**Available data:**
■ ■ ■ ■ ■ ■ ■

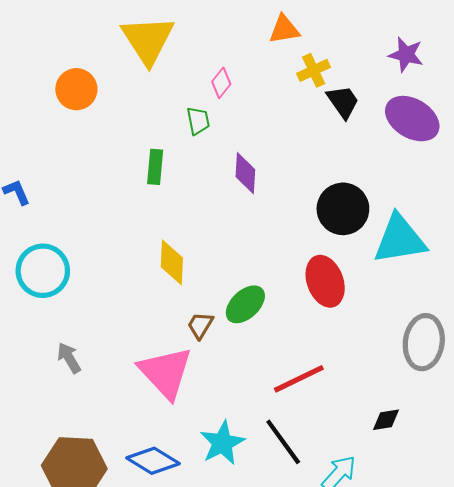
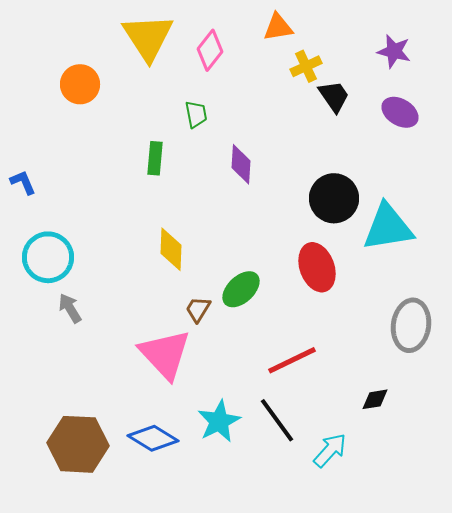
pink diamond: (221, 83) -> (210, 50), moved, size x1.4
purple ellipse: (412, 119) -> (400, 112), size x0.7
gray arrow: (69, 358) -> (70, 308), moved

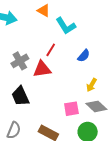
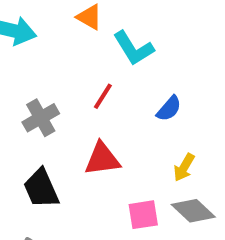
red triangle: (42, 69) -> (102, 159), moved

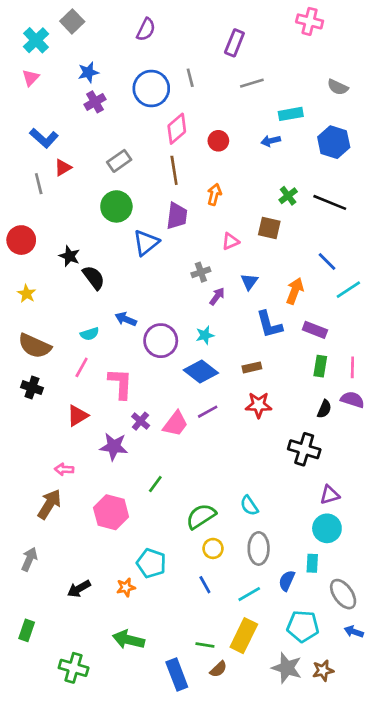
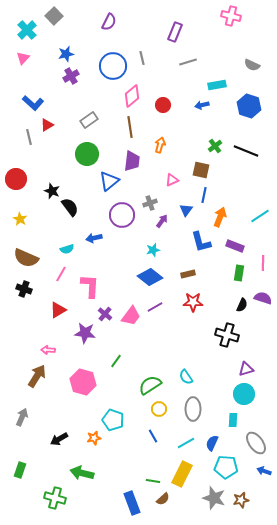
blue line: (327, 261) -> (204, 195), moved, turned 56
blue arrow: (126, 319) -> (94, 238), turned -35
purple circle: (161, 341) -> (122, 215), moved
pink line: (352, 367) -> (263, 263), moved
blue semicircle: (287, 581) -> (212, 443), moved
green arrow: (129, 640) -> (82, 473), moved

■ ■ ■ ■ ■ ■ ■

**Your instructions:**
The answer must be the line containing "blue line: (327, 261)" and every line after it through the end of the records, repeated exactly.

**Exercise result:**
blue line: (327, 261) -> (204, 195), moved, turned 56
blue arrow: (126, 319) -> (94, 238), turned -35
purple circle: (161, 341) -> (122, 215), moved
pink line: (352, 367) -> (263, 263), moved
blue semicircle: (287, 581) -> (212, 443), moved
green arrow: (129, 640) -> (82, 473), moved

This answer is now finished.